» **Short task**
Retype the entries below from the line containing "Saltersby (157, 306)" through the line containing "kept is located at coordinates (673, 1629).", keeping every line exactly as it stands.

» **Data for processing**

start

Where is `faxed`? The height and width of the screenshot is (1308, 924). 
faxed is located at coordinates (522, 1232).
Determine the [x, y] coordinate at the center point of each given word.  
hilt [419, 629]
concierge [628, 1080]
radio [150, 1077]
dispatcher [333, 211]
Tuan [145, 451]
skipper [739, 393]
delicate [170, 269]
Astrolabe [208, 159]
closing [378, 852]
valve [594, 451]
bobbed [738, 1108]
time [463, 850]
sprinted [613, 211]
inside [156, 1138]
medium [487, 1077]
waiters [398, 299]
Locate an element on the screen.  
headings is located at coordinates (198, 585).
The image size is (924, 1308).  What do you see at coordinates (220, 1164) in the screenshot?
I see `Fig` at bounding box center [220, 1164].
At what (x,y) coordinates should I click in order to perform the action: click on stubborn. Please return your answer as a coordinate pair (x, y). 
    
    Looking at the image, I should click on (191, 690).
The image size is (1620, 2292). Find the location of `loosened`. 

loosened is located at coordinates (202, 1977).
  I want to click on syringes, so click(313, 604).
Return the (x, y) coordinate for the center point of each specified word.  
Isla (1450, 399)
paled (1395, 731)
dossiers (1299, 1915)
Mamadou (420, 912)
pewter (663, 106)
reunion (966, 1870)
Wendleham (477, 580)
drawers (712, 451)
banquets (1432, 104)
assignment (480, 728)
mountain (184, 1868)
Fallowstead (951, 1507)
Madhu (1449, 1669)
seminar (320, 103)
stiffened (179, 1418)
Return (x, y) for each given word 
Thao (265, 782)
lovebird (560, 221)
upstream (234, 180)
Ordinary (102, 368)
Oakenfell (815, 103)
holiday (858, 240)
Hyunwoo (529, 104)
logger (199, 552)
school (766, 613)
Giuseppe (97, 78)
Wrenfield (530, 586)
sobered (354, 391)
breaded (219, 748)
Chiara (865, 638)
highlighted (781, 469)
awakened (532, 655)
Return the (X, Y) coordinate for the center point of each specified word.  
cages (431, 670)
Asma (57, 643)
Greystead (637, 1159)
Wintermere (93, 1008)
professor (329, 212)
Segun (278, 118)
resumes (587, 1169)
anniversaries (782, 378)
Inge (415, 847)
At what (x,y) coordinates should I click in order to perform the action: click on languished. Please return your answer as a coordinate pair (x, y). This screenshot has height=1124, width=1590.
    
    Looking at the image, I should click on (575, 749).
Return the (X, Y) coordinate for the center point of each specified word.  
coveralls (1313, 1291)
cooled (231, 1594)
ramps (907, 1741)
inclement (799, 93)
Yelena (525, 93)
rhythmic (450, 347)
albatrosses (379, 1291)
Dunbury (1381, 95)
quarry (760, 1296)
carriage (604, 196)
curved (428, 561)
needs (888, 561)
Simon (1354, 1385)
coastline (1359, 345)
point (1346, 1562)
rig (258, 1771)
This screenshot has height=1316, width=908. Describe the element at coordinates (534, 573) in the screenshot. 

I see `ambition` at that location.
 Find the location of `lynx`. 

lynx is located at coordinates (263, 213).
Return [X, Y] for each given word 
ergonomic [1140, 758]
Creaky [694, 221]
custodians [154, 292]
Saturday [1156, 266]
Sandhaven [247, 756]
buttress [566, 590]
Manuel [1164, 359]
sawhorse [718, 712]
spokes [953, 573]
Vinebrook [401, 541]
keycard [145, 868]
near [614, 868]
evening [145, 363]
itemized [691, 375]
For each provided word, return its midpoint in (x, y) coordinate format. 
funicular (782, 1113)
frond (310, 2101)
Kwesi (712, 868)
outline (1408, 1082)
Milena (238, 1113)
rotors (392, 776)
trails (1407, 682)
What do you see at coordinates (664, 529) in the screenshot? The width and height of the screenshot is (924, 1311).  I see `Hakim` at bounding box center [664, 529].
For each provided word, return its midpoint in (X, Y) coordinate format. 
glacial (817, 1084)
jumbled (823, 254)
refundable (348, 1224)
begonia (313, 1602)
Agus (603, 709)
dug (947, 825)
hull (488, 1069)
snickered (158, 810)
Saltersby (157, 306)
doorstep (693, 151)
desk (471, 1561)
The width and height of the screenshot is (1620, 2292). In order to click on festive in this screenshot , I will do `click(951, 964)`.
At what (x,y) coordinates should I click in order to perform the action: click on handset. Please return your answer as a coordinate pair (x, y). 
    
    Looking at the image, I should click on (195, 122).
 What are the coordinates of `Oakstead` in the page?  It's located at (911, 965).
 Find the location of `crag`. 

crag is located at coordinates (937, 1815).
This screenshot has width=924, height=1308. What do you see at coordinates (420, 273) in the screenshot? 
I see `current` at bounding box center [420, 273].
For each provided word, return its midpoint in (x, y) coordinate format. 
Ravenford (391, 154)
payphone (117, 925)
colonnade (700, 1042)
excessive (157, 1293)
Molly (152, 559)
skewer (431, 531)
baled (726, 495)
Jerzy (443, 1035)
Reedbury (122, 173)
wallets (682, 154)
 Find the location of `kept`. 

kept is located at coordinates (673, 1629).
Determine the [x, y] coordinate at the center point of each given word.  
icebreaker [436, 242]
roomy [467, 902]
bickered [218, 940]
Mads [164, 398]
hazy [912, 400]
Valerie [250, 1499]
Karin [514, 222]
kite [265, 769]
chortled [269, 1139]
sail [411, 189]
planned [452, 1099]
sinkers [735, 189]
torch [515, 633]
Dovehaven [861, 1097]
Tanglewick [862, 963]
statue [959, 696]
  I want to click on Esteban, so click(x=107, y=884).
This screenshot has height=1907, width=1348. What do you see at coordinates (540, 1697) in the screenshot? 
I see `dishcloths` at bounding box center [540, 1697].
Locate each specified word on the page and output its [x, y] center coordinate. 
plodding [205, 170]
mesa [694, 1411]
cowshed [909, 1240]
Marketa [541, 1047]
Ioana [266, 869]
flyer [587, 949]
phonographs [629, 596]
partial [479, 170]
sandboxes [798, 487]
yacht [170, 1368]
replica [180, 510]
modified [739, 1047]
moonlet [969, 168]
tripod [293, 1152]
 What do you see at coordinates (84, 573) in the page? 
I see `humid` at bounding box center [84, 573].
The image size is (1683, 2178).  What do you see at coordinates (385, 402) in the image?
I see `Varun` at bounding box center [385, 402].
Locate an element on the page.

end

» **Full solution**
Saltersby (157, 306)
doorstep (693, 151)
desk (471, 1561)
The width and height of the screenshot is (1620, 2292). In order to click on festive in this screenshot , I will do `click(951, 964)`.
At what (x,y) coordinates should I click in order to perform the action: click on handset. Please return your answer as a coordinate pair (x, y). 
    
    Looking at the image, I should click on (195, 122).
 What are the coordinates of `Oakstead` in the page?  It's located at (911, 965).
 Find the location of `crag`. 

crag is located at coordinates (937, 1815).
This screenshot has width=924, height=1308. What do you see at coordinates (420, 273) in the screenshot? 
I see `current` at bounding box center [420, 273].
For each provided word, return its midpoint in (x, y) coordinate format. 
Ravenford (391, 154)
payphone (117, 925)
colonnade (700, 1042)
excessive (157, 1293)
Molly (152, 559)
skewer (431, 531)
baled (726, 495)
Jerzy (443, 1035)
Reedbury (122, 173)
wallets (682, 154)
 Find the location of `kept`. 

kept is located at coordinates (673, 1629).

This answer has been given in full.